▶ [Task]: Go through the lines below, tally those that include the word "vase", and give only the tally.

▶ [Collected data]:
- - -
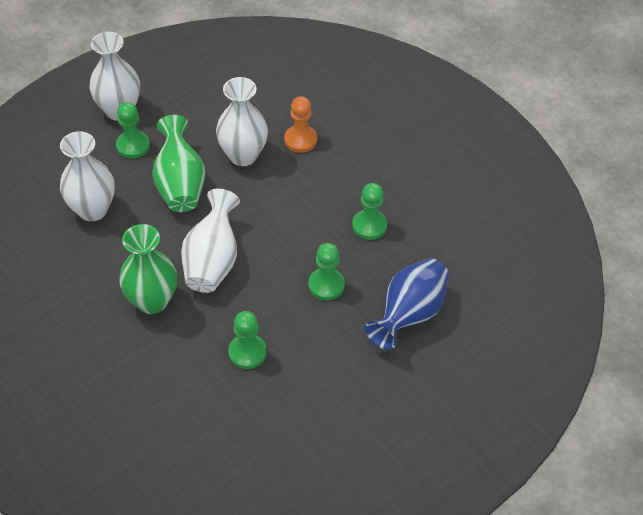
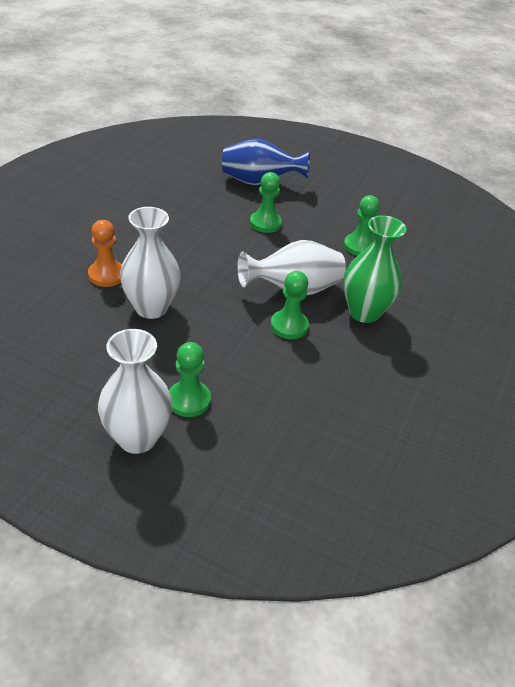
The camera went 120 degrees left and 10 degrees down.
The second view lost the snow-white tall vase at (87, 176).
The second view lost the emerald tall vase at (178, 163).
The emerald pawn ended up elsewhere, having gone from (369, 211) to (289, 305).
- - -
▶ [Solution for this exercise]: 2